#### Required action
Leave out every line that comes before the one containing "CN1 pin 1: 3V3 -> GND", and reproduce the rest of the listing below exactly, through its last line.

#### Input material

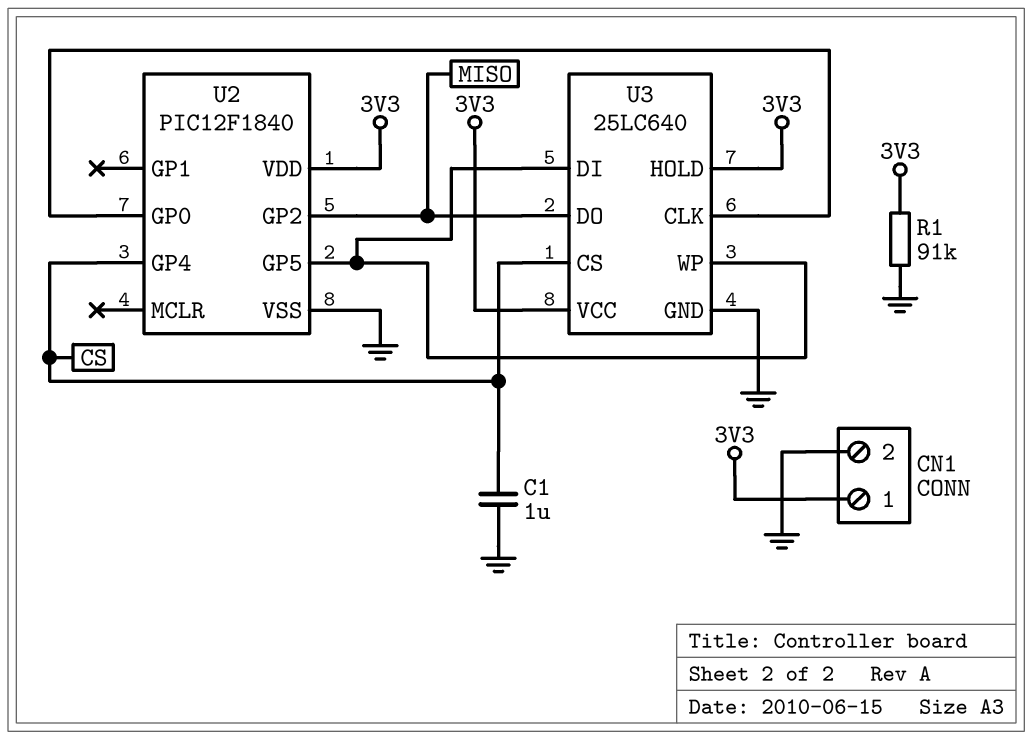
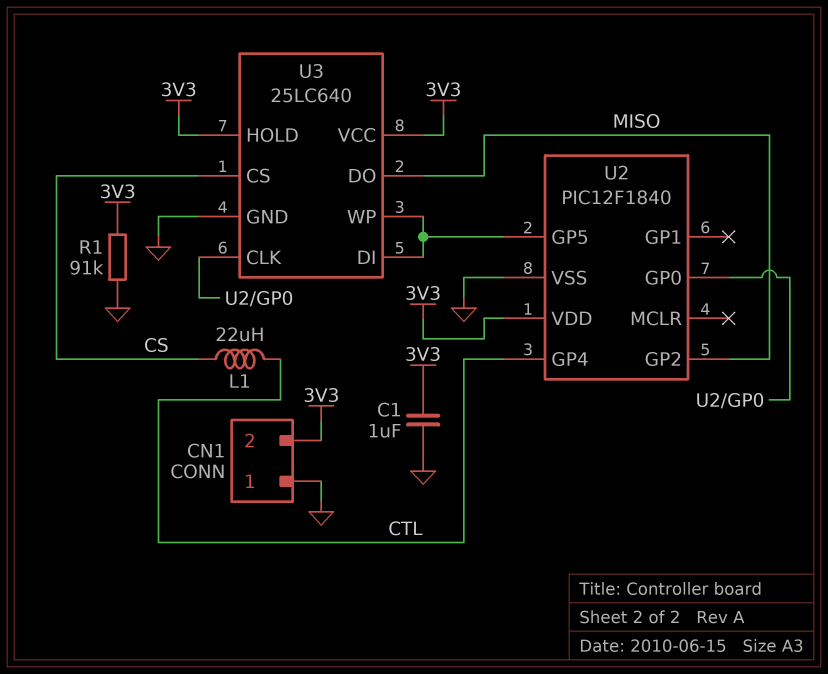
C1: 1uF (CS, GND) -> 1uF (3V3, GND)
CN1 pin 1: 3V3 -> GND
CN1 pin 2: GND -> 3V3
L1: none -> 22uH (CS, CTL)
U2 pin GP4: CS -> CTL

#### Solution for this exercise
CN1 pin 1: 3V3 -> GND
CN1 pin 2: GND -> 3V3
L1: none -> 22uH (CS, CTL)
U2 pin GP4: CS -> CTL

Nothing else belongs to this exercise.